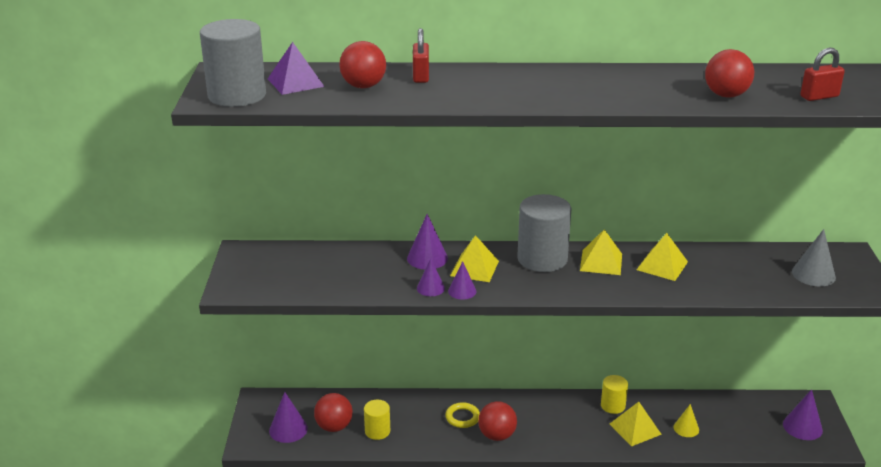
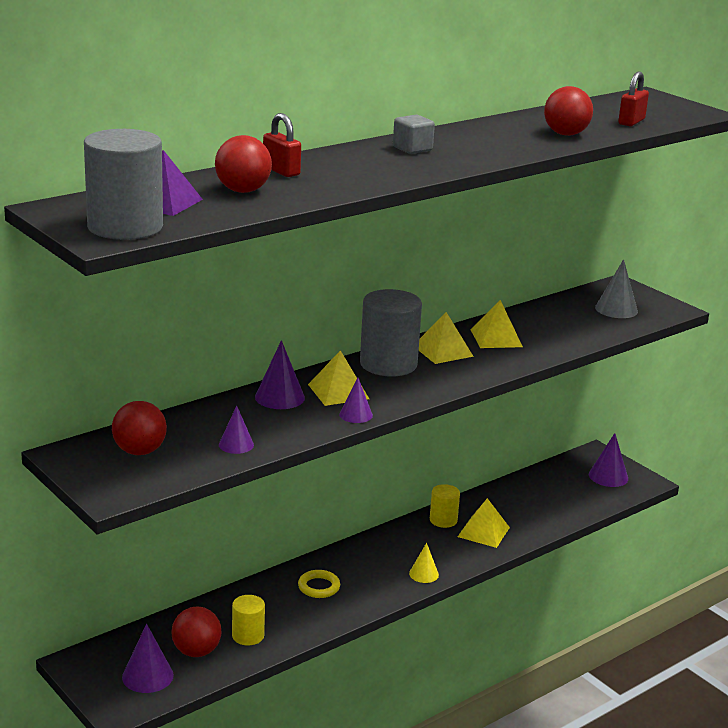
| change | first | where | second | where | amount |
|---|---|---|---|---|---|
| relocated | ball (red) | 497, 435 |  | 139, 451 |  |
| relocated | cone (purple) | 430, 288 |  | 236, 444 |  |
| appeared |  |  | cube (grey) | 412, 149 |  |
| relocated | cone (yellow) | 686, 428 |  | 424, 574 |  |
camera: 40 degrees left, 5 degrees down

Task to complete:
Return the preceding entries exactly, each word as given, but leave out any picture.

Exercise solution:
| change | first | where | second | where | amount |
|---|---|---|---|---|---|
| relocated | ball (red) | 497, 435 |  | 139, 451 |  |
| relocated | cone (purple) | 430, 288 |  | 236, 444 |  |
| appeared |  |  | cube (grey) | 412, 149 |  |
| relocated | cone (yellow) | 686, 428 |  | 424, 574 |  |
camera: 40 degrees left, 5 degrees down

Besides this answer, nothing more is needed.